Repeat each line of the material below exactly.

* * * * * * * * *

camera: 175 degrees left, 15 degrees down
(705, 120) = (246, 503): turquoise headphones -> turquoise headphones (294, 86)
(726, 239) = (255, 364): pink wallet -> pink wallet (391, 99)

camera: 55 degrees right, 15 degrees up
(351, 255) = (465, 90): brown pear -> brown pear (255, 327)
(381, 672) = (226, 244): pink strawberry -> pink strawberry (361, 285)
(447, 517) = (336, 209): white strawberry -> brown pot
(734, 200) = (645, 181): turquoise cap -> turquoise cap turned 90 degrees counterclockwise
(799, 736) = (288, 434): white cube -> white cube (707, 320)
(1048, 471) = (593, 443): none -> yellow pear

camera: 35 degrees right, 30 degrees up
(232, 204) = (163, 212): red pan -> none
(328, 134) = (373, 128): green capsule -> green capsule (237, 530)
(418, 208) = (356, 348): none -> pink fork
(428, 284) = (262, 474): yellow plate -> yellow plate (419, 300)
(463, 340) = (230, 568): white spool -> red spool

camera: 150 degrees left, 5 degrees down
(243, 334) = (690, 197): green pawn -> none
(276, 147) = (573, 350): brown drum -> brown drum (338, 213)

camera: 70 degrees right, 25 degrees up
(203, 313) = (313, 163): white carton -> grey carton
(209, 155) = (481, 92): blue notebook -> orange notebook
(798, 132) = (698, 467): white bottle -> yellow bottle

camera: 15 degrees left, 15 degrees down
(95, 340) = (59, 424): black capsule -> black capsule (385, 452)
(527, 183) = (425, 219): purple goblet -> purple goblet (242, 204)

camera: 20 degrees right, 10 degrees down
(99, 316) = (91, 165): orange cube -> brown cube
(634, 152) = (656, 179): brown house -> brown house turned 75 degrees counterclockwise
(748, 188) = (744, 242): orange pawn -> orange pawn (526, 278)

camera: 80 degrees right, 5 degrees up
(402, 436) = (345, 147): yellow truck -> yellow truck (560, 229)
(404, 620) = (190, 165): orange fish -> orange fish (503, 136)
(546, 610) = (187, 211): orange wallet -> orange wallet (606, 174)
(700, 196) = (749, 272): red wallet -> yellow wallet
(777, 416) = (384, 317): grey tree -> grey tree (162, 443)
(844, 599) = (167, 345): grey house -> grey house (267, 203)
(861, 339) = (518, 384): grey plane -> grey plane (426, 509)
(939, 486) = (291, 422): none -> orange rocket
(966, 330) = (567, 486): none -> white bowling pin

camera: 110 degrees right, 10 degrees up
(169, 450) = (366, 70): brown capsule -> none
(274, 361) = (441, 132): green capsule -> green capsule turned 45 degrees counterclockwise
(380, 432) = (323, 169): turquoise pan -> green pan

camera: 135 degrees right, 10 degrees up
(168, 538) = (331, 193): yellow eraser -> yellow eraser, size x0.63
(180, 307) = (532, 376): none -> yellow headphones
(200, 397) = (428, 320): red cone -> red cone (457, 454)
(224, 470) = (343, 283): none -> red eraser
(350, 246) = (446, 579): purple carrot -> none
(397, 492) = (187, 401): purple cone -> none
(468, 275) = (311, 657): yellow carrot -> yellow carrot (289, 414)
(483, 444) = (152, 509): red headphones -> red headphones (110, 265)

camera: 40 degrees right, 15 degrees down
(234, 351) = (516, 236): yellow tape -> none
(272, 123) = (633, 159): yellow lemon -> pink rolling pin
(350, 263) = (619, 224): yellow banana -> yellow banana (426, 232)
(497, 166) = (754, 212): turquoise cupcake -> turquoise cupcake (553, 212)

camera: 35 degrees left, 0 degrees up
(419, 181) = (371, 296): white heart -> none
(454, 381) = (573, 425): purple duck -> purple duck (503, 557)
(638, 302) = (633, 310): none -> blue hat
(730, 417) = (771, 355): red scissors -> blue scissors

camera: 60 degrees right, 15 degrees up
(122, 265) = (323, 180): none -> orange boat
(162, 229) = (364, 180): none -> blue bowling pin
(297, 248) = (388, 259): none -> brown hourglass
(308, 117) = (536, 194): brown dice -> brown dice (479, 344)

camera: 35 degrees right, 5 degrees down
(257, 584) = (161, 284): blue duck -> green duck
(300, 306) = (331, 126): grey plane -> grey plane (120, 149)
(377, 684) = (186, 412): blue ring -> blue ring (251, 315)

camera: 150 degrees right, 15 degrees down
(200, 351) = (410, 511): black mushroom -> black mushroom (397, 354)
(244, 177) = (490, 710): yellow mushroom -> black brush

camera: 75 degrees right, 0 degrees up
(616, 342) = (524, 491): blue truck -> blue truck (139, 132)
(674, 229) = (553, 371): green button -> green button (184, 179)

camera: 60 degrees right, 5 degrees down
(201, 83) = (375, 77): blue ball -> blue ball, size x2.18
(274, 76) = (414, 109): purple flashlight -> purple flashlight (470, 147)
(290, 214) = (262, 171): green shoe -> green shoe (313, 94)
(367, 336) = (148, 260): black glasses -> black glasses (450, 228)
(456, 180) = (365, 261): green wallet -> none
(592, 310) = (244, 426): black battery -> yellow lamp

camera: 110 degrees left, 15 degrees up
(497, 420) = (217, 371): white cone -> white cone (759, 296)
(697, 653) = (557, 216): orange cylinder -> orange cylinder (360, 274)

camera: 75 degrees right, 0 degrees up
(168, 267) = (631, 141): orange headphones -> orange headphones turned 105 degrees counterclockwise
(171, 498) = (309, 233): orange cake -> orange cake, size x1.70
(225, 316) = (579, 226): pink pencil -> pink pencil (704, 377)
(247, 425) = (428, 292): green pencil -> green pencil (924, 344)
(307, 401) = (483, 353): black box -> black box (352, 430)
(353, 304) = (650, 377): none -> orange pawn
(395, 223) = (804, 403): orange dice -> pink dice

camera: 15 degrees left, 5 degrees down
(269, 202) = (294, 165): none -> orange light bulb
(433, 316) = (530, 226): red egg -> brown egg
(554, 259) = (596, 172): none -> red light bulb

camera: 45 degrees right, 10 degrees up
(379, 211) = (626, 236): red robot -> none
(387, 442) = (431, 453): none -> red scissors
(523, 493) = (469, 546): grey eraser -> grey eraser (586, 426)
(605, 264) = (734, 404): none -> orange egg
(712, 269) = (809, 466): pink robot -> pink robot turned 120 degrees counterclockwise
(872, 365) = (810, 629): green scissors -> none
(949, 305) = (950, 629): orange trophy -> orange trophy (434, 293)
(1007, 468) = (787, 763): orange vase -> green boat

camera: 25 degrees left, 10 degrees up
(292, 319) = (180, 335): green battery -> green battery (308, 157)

* * * * * * * * *

## TASK RESPONSE
camera: 175 degrees left, 15 degrees down
(705, 120) = (246, 503): turquoise headphones -> turquoise headphones (294, 86)
(726, 239) = (255, 364): pink wallet -> pink wallet (391, 99)

camera: 55 degrees right, 15 degrees up
(351, 255) = (465, 90): brown pear -> brown pear (255, 327)
(381, 672) = (226, 244): pink strawberry -> pink strawberry (361, 285)
(447, 517) = (336, 209): white strawberry -> brown pot
(734, 200) = (645, 181): turquoise cap -> turquoise cap turned 90 degrees counterclockwise
(799, 736) = (288, 434): white cube -> white cube (707, 320)
(1048, 471) = (593, 443): none -> yellow pear

camera: 35 degrees right, 30 degrees up
(232, 204) = (163, 212): red pan -> none
(328, 134) = (373, 128): green capsule -> green capsule (237, 530)
(418, 208) = (356, 348): none -> pink fork
(428, 284) = (262, 474): yellow plate -> yellow plate (419, 300)
(463, 340) = (230, 568): white spool -> red spool

camera: 150 degrees left, 5 degrees down
(243, 334) = (690, 197): green pawn -> none
(276, 147) = (573, 350): brown drum -> brown drum (338, 213)

camera: 70 degrees right, 25 degrees up
(203, 313) = (313, 163): white carton -> grey carton
(209, 155) = (481, 92): blue notebook -> orange notebook
(798, 132) = (698, 467): white bottle -> yellow bottle

camera: 15 degrees left, 15 degrees down
(95, 340) = (59, 424): black capsule -> black capsule (385, 452)
(527, 183) = (425, 219): purple goblet -> purple goblet (242, 204)

camera: 20 degrees right, 10 degrees down
(99, 316) = (91, 165): orange cube -> brown cube
(634, 152) = (656, 179): brown house -> brown house turned 75 degrees counterclockwise
(748, 188) = (744, 242): orange pawn -> orange pawn (526, 278)

camera: 80 degrees right, 5 degrees up
(402, 436) = (345, 147): yellow truck -> yellow truck (560, 229)
(404, 620) = (190, 165): orange fish -> orange fish (503, 136)
(546, 610) = (187, 211): orange wallet -> orange wallet (606, 174)
(700, 196) = (749, 272): red wallet -> yellow wallet
(777, 416) = (384, 317): grey tree -> grey tree (162, 443)
(844, 599) = (167, 345): grey house -> grey house (267, 203)
(861, 339) = (518, 384): grey plane -> grey plane (426, 509)
(939, 486) = (291, 422): none -> orange rocket
(966, 330) = (567, 486): none -> white bowling pin

camera: 110 degrees right, 10 degrees up
(169, 450) = (366, 70): brown capsule -> none
(274, 361) = (441, 132): green capsule -> green capsule turned 45 degrees counterclockwise
(380, 432) = (323, 169): turquoise pan -> green pan

camera: 135 degrees right, 10 degrees up
(168, 538) = (331, 193): yellow eraser -> yellow eraser, size x0.63
(180, 307) = (532, 376): none -> yellow headphones
(200, 397) = (428, 320): red cone -> red cone (457, 454)
(224, 470) = (343, 283): none -> red eraser
(350, 246) = (446, 579): purple carrot -> none
(397, 492) = (187, 401): purple cone -> none
(468, 275) = (311, 657): yellow carrot -> yellow carrot (289, 414)
(483, 444) = (152, 509): red headphones -> red headphones (110, 265)

camera: 40 degrees right, 15 degrees down
(234, 351) = (516, 236): yellow tape -> none
(272, 123) = (633, 159): yellow lemon -> pink rolling pin
(350, 263) = (619, 224): yellow banana -> yellow banana (426, 232)
(497, 166) = (754, 212): turquoise cupcake -> turquoise cupcake (553, 212)

camera: 35 degrees left, 0 degrees up
(419, 181) = (371, 296): white heart -> none
(454, 381) = (573, 425): purple duck -> purple duck (503, 557)
(638, 302) = (633, 310): none -> blue hat
(730, 417) = (771, 355): red scissors -> blue scissors

camera: 60 degrees right, 15 degrees up
(122, 265) = (323, 180): none -> orange boat
(162, 229) = (364, 180): none -> blue bowling pin
(297, 248) = (388, 259): none -> brown hourglass
(308, 117) = (536, 194): brown dice -> brown dice (479, 344)

camera: 35 degrees right, 5 degrees down
(257, 584) = (161, 284): blue duck -> green duck
(300, 306) = (331, 126): grey plane -> grey plane (120, 149)
(377, 684) = (186, 412): blue ring -> blue ring (251, 315)

camera: 150 degrees right, 15 degrees down
(200, 351) = (410, 511): black mushroom -> black mushroom (397, 354)
(244, 177) = (490, 710): yellow mushroom -> black brush

camera: 75 degrees right, 0 degrees up
(616, 342) = (524, 491): blue truck -> blue truck (139, 132)
(674, 229) = (553, 371): green button -> green button (184, 179)

camera: 60 degrees right, 5 degrees down
(201, 83) = (375, 77): blue ball -> blue ball, size x2.18
(274, 76) = (414, 109): purple flashlight -> purple flashlight (470, 147)
(290, 214) = (262, 171): green shoe -> green shoe (313, 94)
(367, 336) = (148, 260): black glasses -> black glasses (450, 228)
(456, 180) = (365, 261): green wallet -> none
(592, 310) = (244, 426): black battery -> yellow lamp

camera: 110 degrees left, 15 degrees up
(497, 420) = (217, 371): white cone -> white cone (759, 296)
(697, 653) = (557, 216): orange cylinder -> orange cylinder (360, 274)

camera: 75 degrees right, 0 degrees up
(168, 267) = (631, 141): orange headphones -> orange headphones turned 105 degrees counterclockwise
(171, 498) = (309, 233): orange cake -> orange cake, size x1.70
(225, 316) = (579, 226): pink pencil -> pink pencil (704, 377)
(247, 425) = (428, 292): green pencil -> green pencil (924, 344)
(307, 401) = (483, 353): black box -> black box (352, 430)
(353, 304) = (650, 377): none -> orange pawn
(395, 223) = (804, 403): orange dice -> pink dice

camera: 15 degrees left, 5 degrees down
(269, 202) = (294, 165): none -> orange light bulb
(433, 316) = (530, 226): red egg -> brown egg
(554, 259) = (596, 172): none -> red light bulb

camera: 45 degrees right, 10 degrees up
(379, 211) = (626, 236): red robot -> none
(387, 442) = (431, 453): none -> red scissors
(523, 493) = (469, 546): grey eraser -> grey eraser (586, 426)
(605, 264) = (734, 404): none -> orange egg
(712, 269) = (809, 466): pink robot -> pink robot turned 120 degrees counterclockwise
(872, 365) = (810, 629): green scissors -> none
(949, 305) = (950, 629): orange trophy -> orange trophy (434, 293)
(1007, 468) = (787, 763): orange vase -> green boat

camera: 25 degrees left, 10 degrees up
(292, 319) = (180, 335): green battery -> green battery (308, 157)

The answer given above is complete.